[Change listing data]
┌──

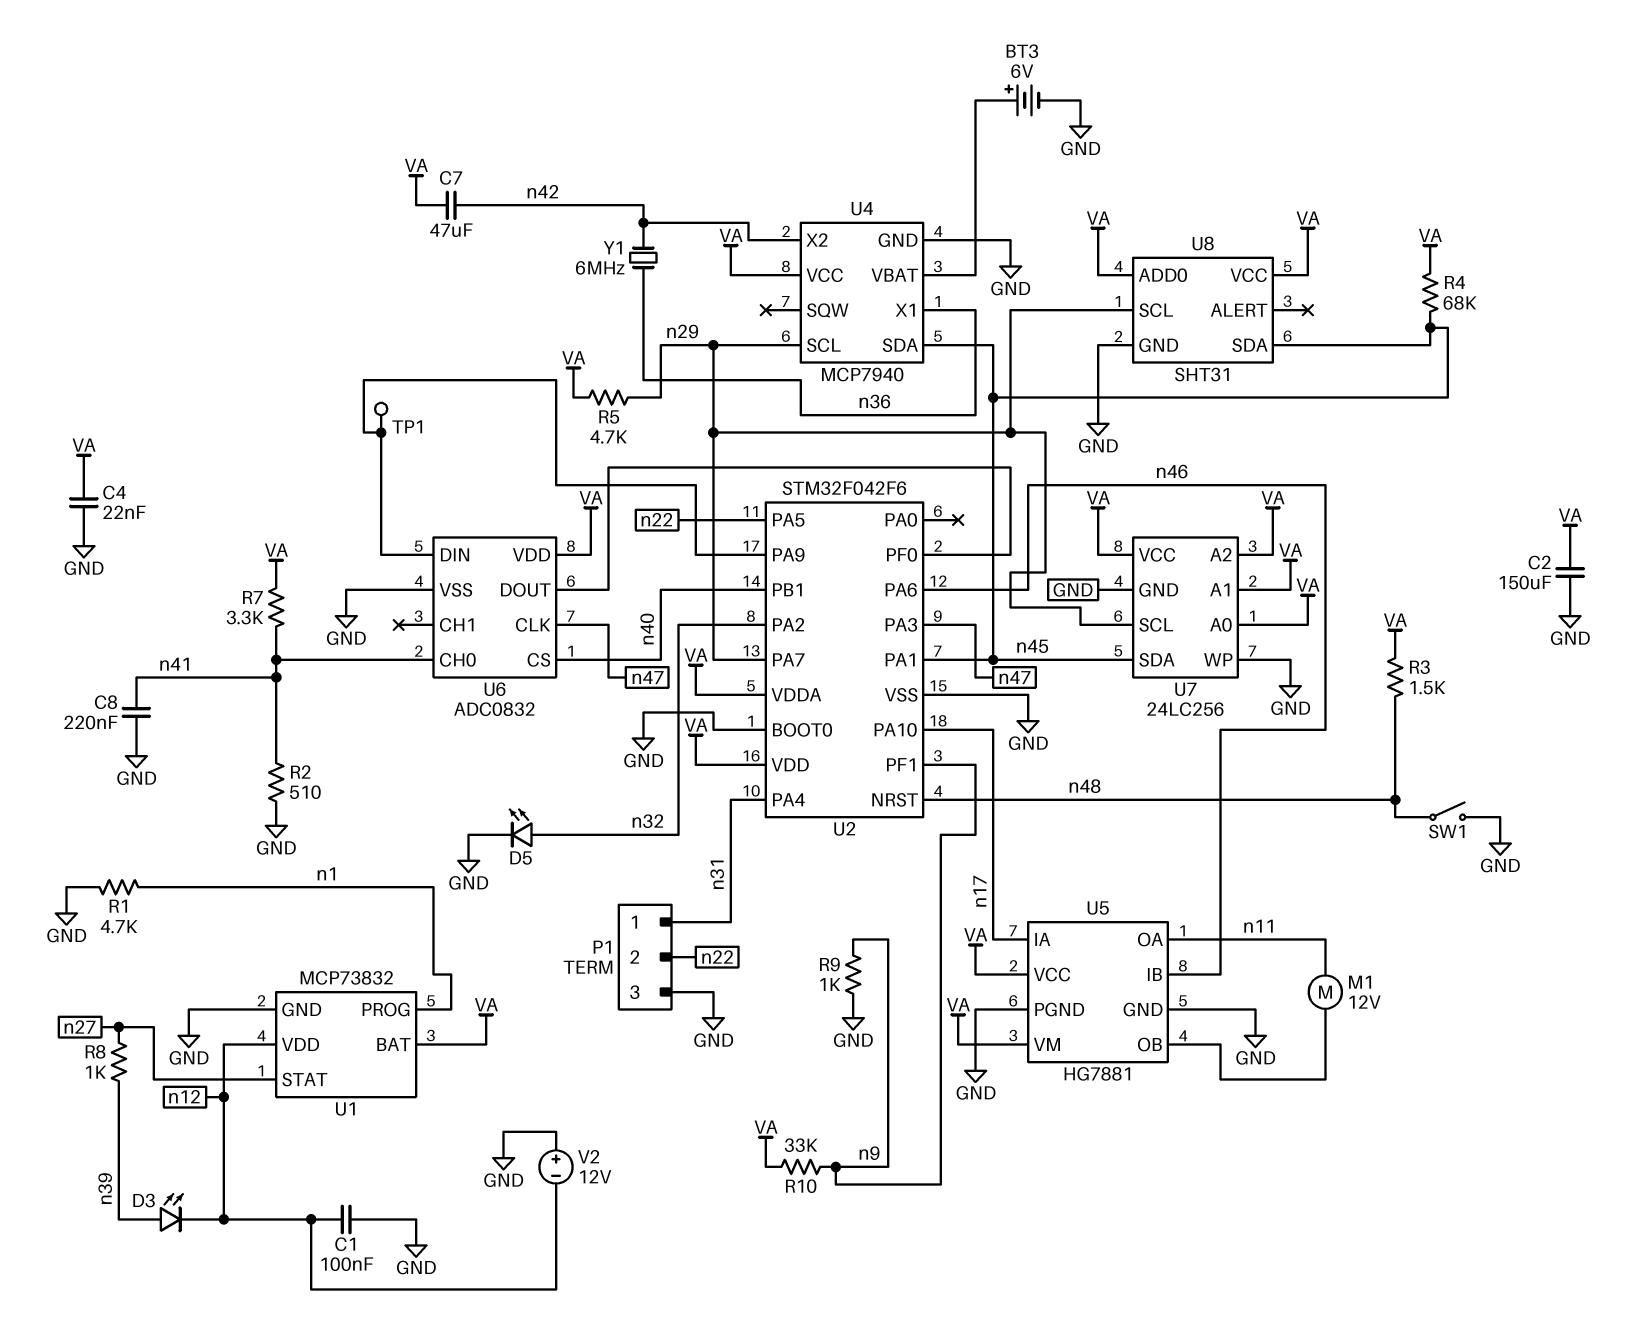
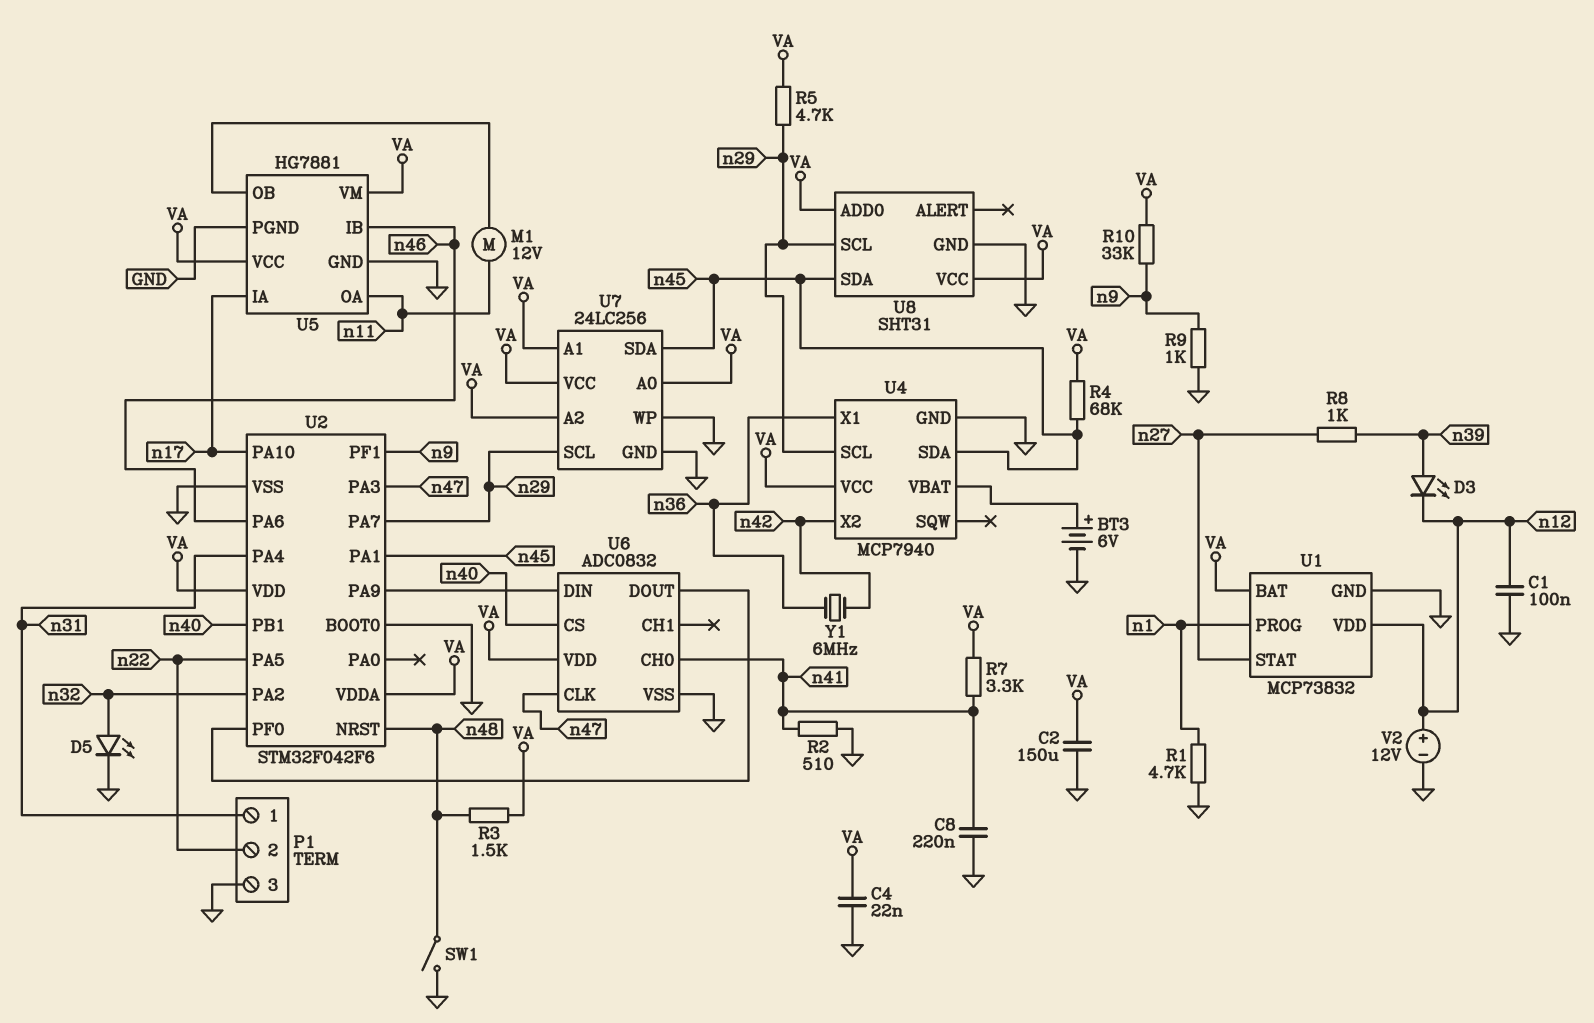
C7: 47uF (VA, n42) -> none
TP1: test point (U2/PA9) -> none
V2: 12V (plus GND, minus n12) -> 12V (plus n12, minus GND)

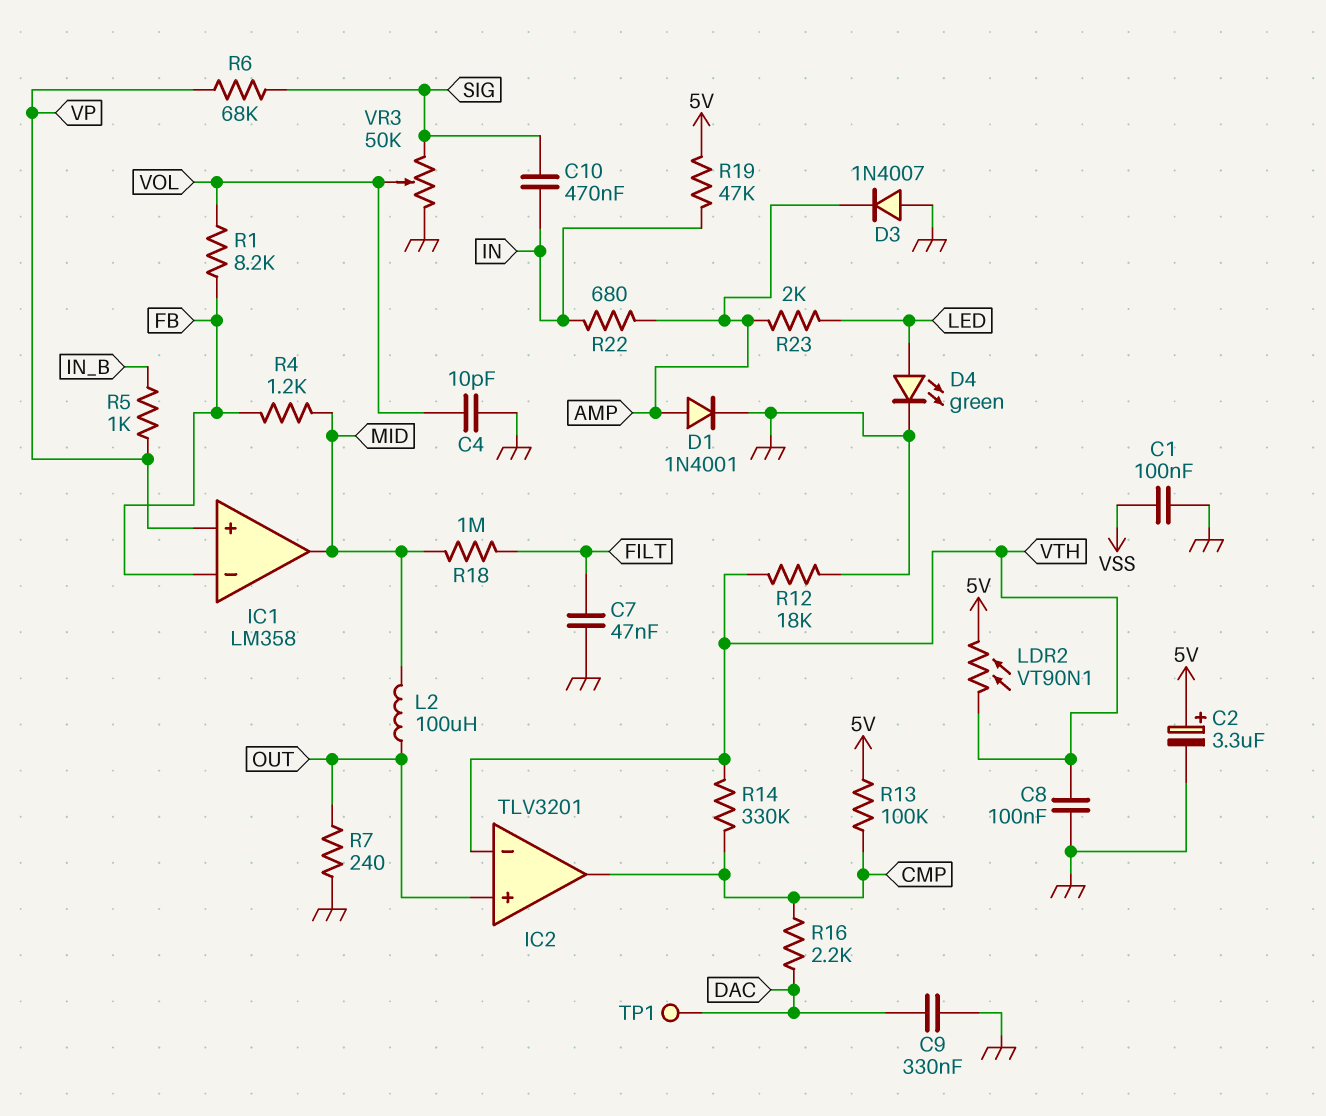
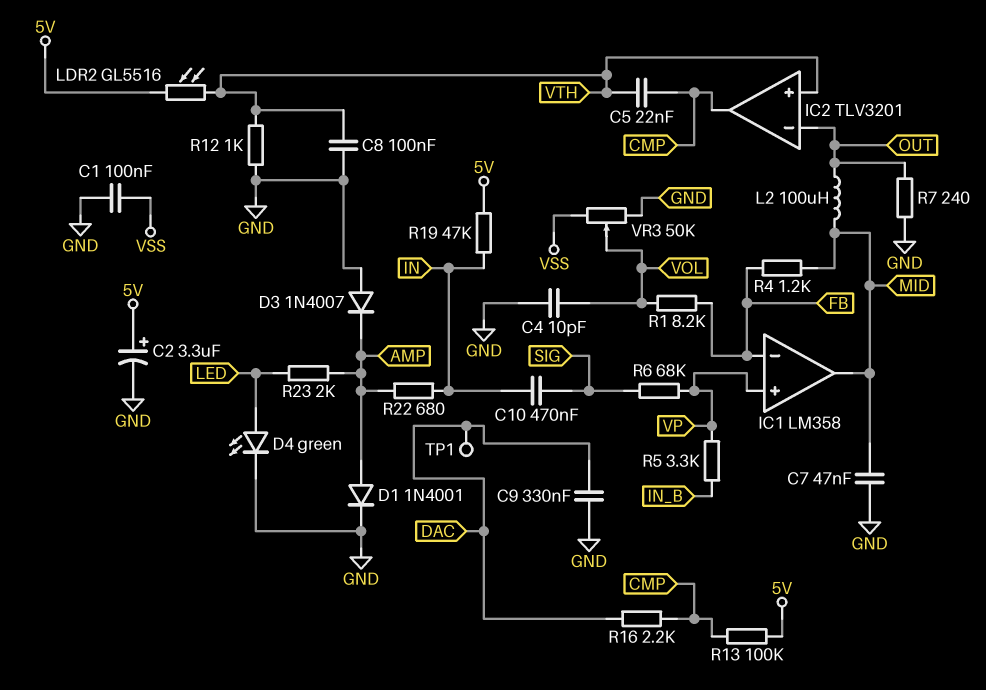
C5: none -> 22nF (CMP, VTH)
C7: 47nF (FILT, GND) -> 47nF (GND, MID)
IC2 pin in+: OUT -> VTH
IC2 pin in-: VTH -> OUT
LDR2: VT90N1 (5V, VTH) -> GL5516 (5V, VTH)
R5: 1k (IN_B, VP) -> 3.3k (IN_B, VP)
R12: 18k (GND, VTH) -> 1k (GND, VTH)
R14: 330k (CMP, VTH) -> none
R18: 1M (FILT, MID) -> none
VR3: 50k (GND, SIG, wiper VOL) -> 50k (GND, VSS, wiper VOL)

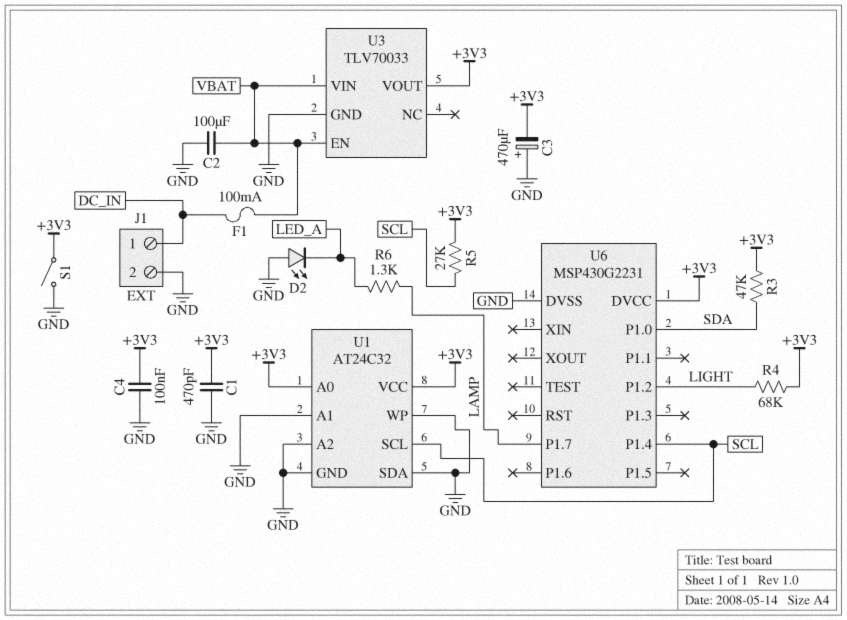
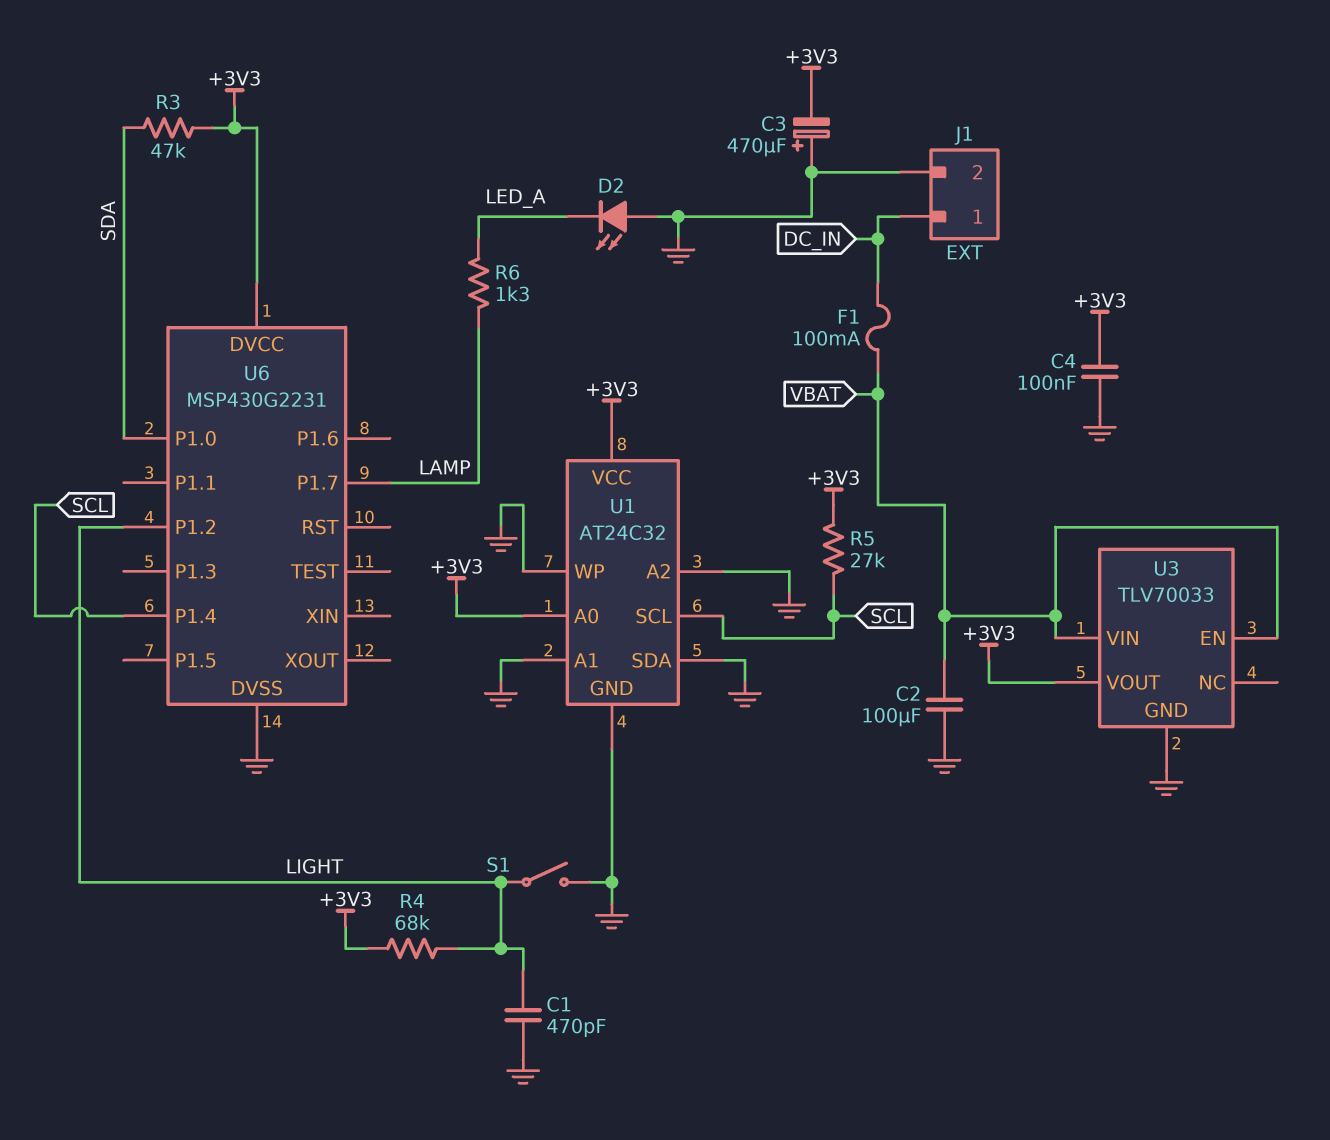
C1: 470pF (+3V3, GND) -> 470pF (GND, LIGHT)
S1: switch (+3V3, GND) -> switch (GND, LIGHT)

└──

- [ACTION ITEM] Set down, exactly and only, the lines running from the one holding "C1: 470pF (+3V3, GND) -> 470pF (GND, LIGHT)" through the end of the records above, both ends included.

- [EXERCISE RESPONSE]
C1: 470pF (+3V3, GND) -> 470pF (GND, LIGHT)
S1: switch (+3V3, GND) -> switch (GND, LIGHT)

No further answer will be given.